Records from a collection
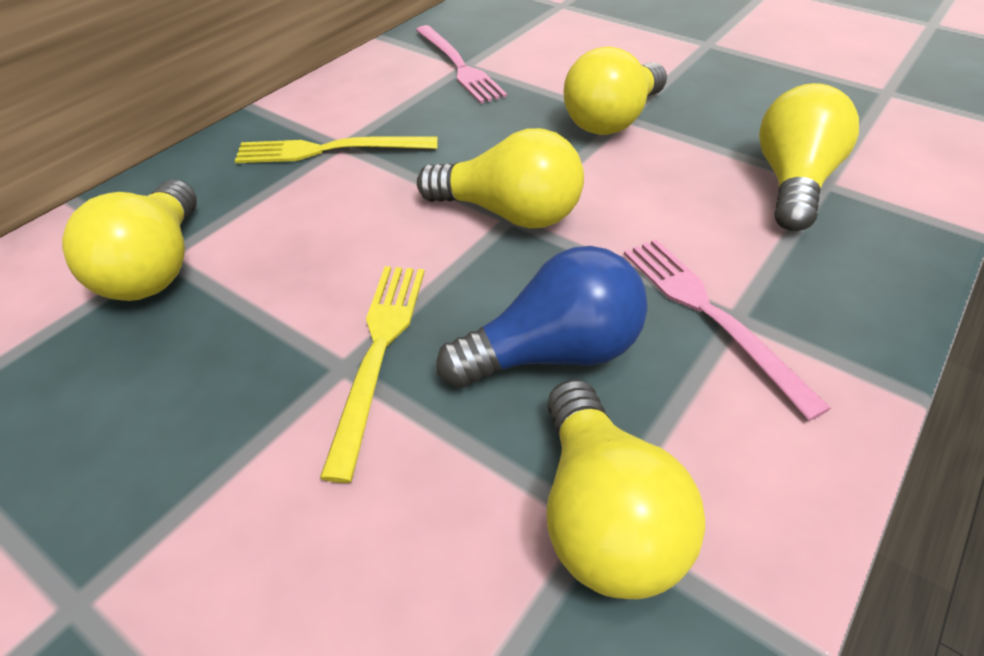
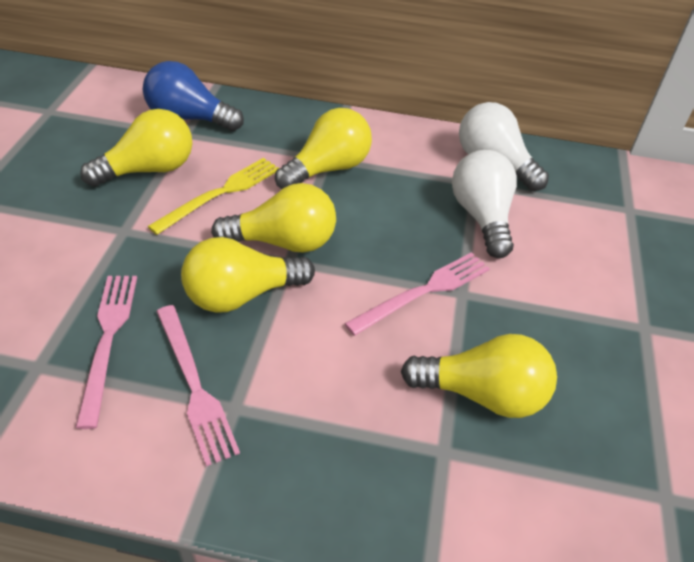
pink fork: 2 -> 3
white light bulb: 0 -> 2
yellow fork: 2 -> 1

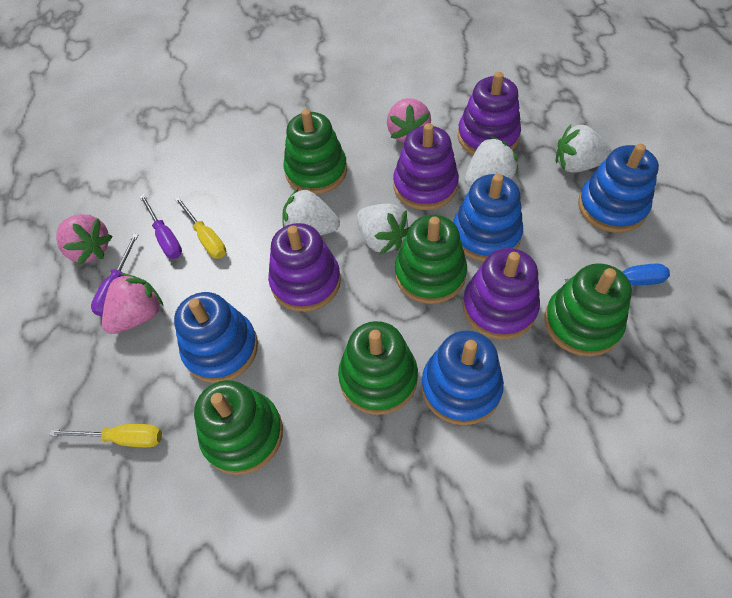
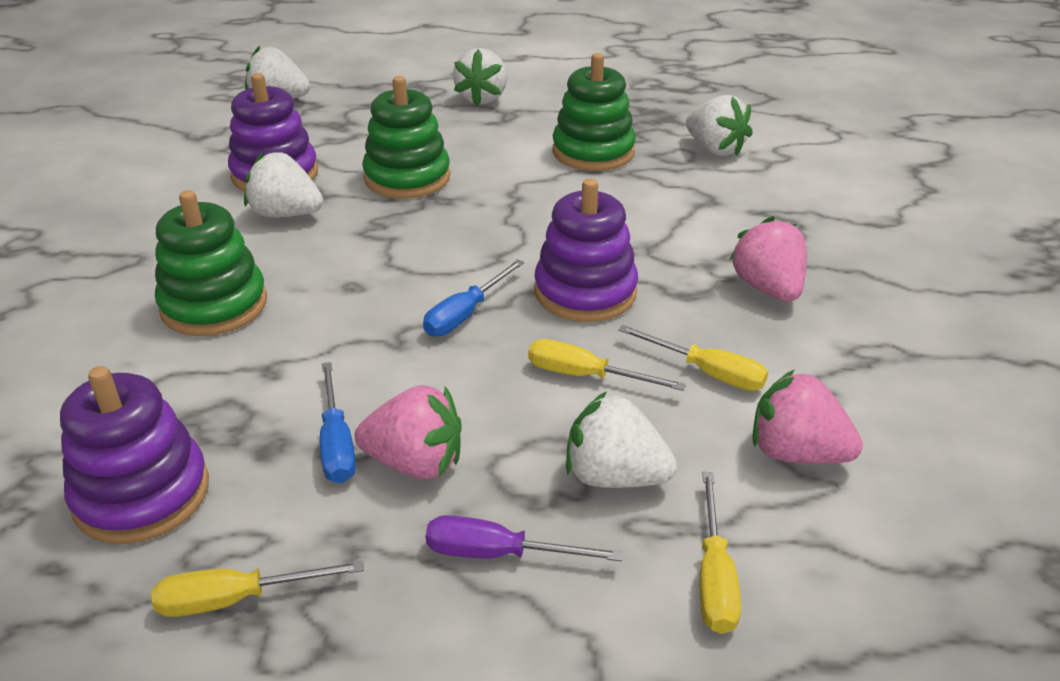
blue screwdriver: 1 -> 2
blue stacking toy: 4 -> 0
green stacking toy: 5 -> 3
purple screwdriver: 2 -> 1
purple stacking toy: 4 -> 3
white strawberry: 4 -> 5
yellow screwdriver: 2 -> 4

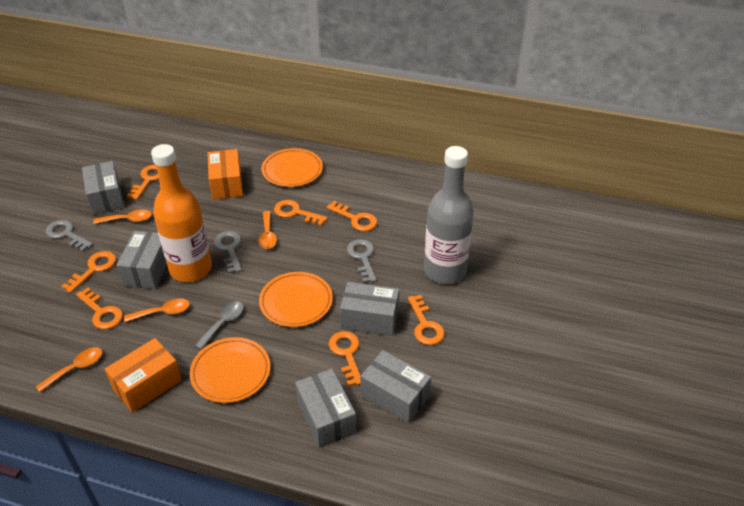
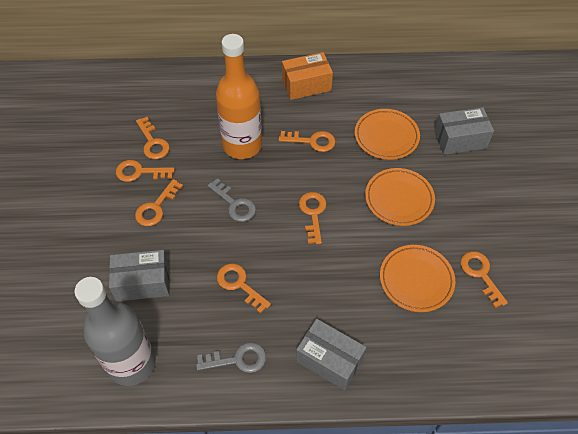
grey box: 5 -> 3
grey key: 3 -> 2
grey spoon: 1 -> 0
orange box: 2 -> 1
orange spoon: 4 -> 0

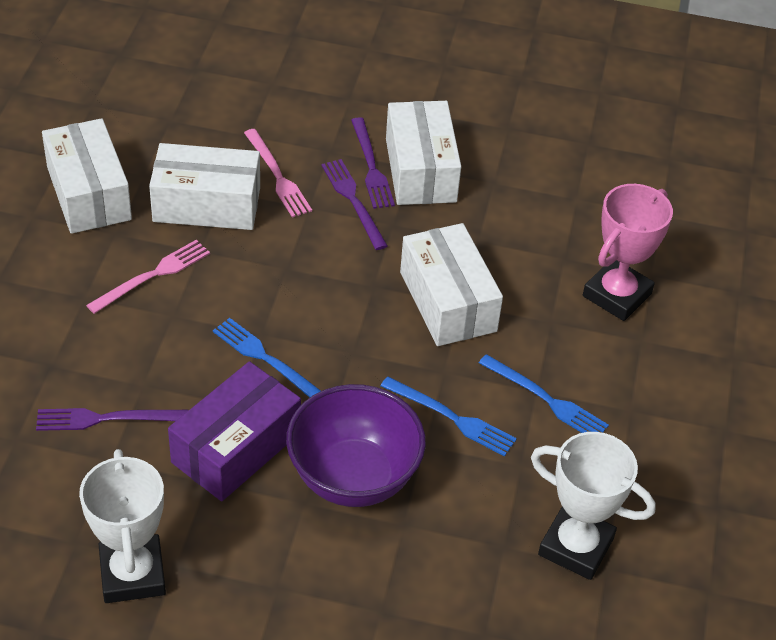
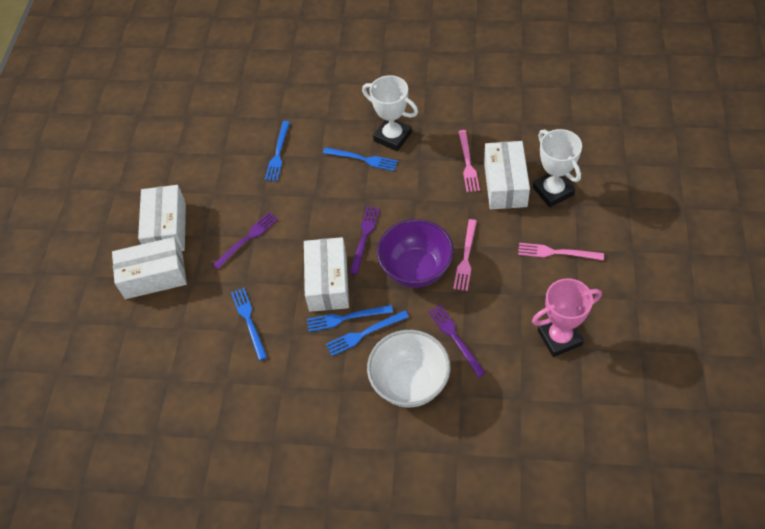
blue fork: 3 -> 5
pink fork: 2 -> 3
purple box: 1 -> 0
white bowl: 0 -> 1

EXERCISE INSTRUCTIONS>
Repeat the data word for word, excluding any image.

ANSWER SECTION>
pink fork: 2 -> 3
white light bulb: 0 -> 2
yellow fork: 2 -> 1

blue screwdriver: 1 -> 2
blue stacking toy: 4 -> 0
green stacking toy: 5 -> 3
purple screwdriver: 2 -> 1
purple stacking toy: 4 -> 3
white strawberry: 4 -> 5
yellow screwdriver: 2 -> 4

grey box: 5 -> 3
grey key: 3 -> 2
grey spoon: 1 -> 0
orange box: 2 -> 1
orange spoon: 4 -> 0

blue fork: 3 -> 5
pink fork: 2 -> 3
purple box: 1 -> 0
white bowl: 0 -> 1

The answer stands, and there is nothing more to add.